Source data:
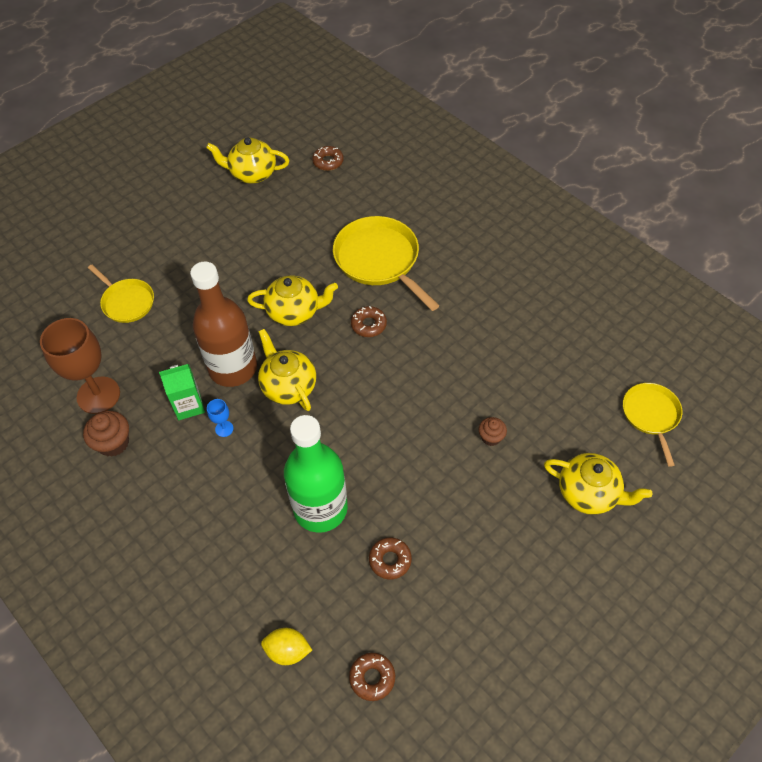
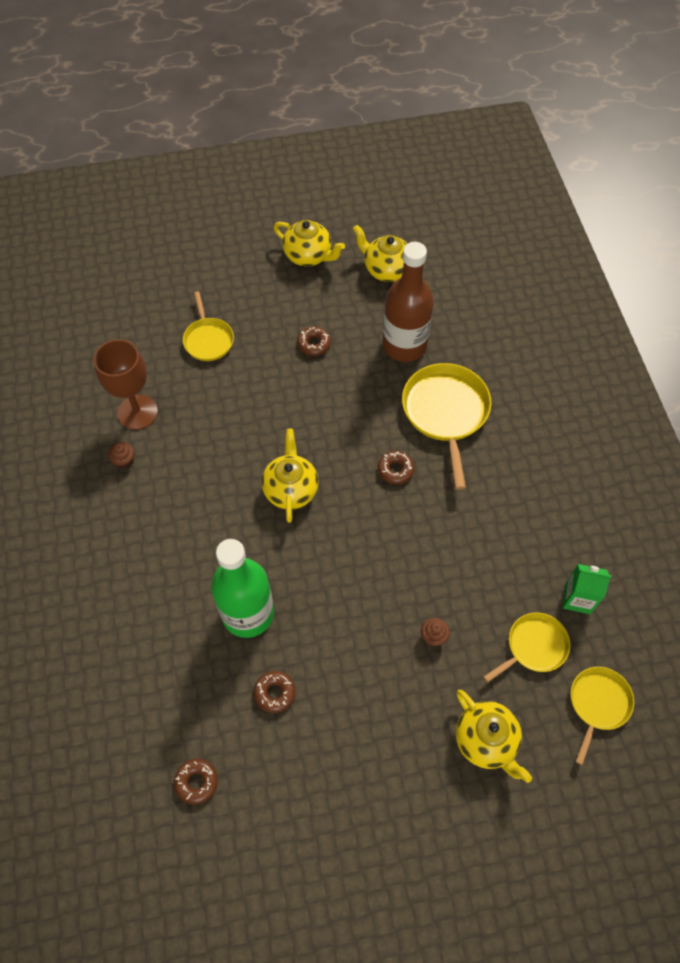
camera: 30 degrees right, 5 degrees up
brown cupcake [83,411,129,457] -> brown cupcake [108,442,134,469], size x0.63
green carton [159,364,205,420] -> green carton moved to [563,564,612,614]
brown bottle [190,262,257,387] -> brown bottle moved to [382,242,434,362]
blue goblet [207,399,234,437] -> none
yellow teapot [247,275,338,326] -> yellow teapot moved to [274,220,345,266]
yellow lemon [261,628,312,665] -> none
brown donut [312,146,344,171] -> brown donut moved to [297,326,331,356]
none -> yellow pan [483,612,570,682]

Instructions to follow:
Nothing but an exact transcription of the material, without pictures, should be returned.

Worked solution:
camera: 30 degrees right, 5 degrees up
brown cupcake [83,411,129,457] -> brown cupcake [108,442,134,469], size x0.63
green carton [159,364,205,420] -> green carton moved to [563,564,612,614]
brown bottle [190,262,257,387] -> brown bottle moved to [382,242,434,362]
blue goblet [207,399,234,437] -> none
yellow teapot [247,275,338,326] -> yellow teapot moved to [274,220,345,266]
yellow lemon [261,628,312,665] -> none
brown donut [312,146,344,171] -> brown donut moved to [297,326,331,356]
none -> yellow pan [483,612,570,682]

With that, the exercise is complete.